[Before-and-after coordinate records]
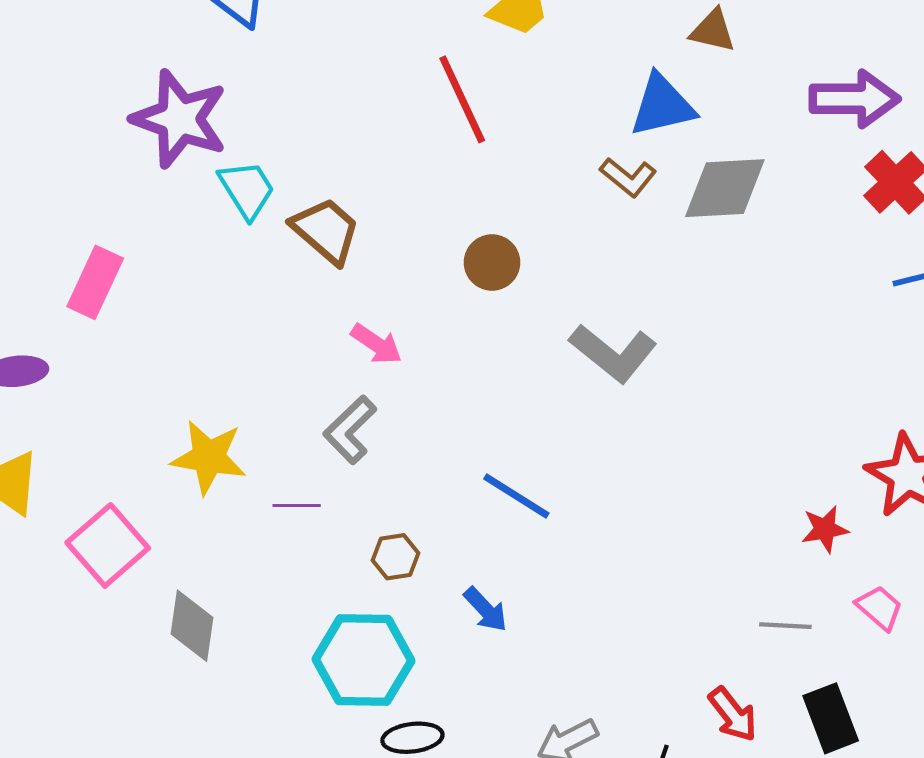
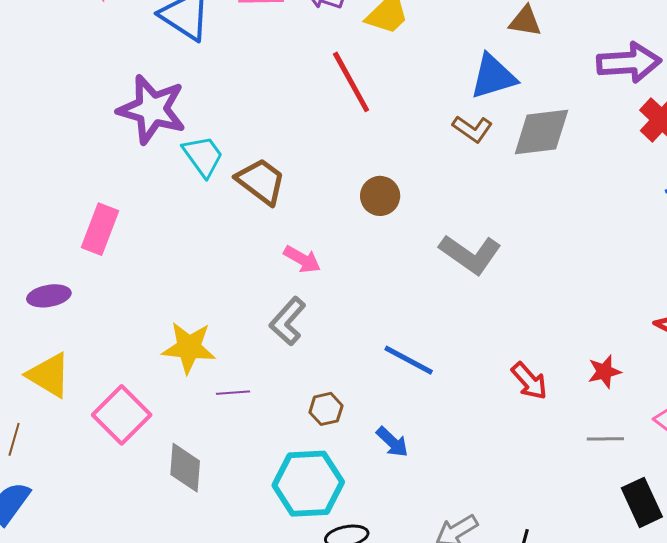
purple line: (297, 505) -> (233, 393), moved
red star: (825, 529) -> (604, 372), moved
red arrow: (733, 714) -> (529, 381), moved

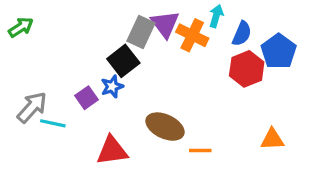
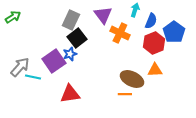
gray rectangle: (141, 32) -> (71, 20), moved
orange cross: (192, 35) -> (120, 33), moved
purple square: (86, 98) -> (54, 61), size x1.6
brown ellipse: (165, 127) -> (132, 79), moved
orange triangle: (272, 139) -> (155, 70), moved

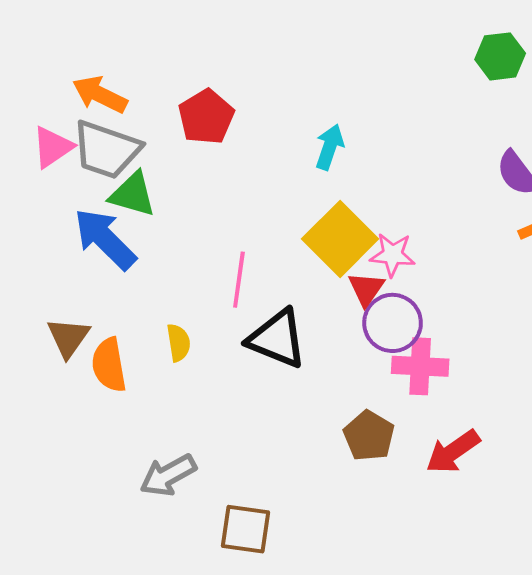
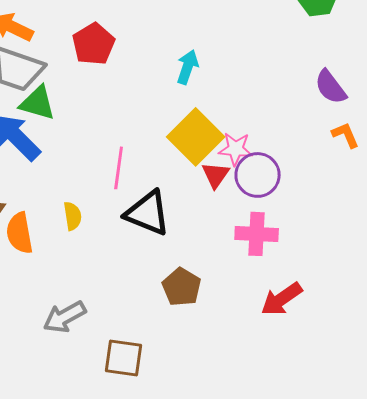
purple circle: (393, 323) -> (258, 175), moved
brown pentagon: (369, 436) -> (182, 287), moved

* What you should do: Reproduce all of the entries above word for word, but leave out their pictures.

* Answer area:
purple line: (297, 505) -> (233, 393), moved
red star: (825, 529) -> (604, 372), moved
red arrow: (733, 714) -> (529, 381), moved

gray rectangle: (141, 32) -> (71, 20), moved
orange cross: (192, 35) -> (120, 33), moved
purple square: (86, 98) -> (54, 61), size x1.6
brown ellipse: (165, 127) -> (132, 79), moved
orange triangle: (272, 139) -> (155, 70), moved

purple circle: (393, 323) -> (258, 175), moved
brown pentagon: (369, 436) -> (182, 287), moved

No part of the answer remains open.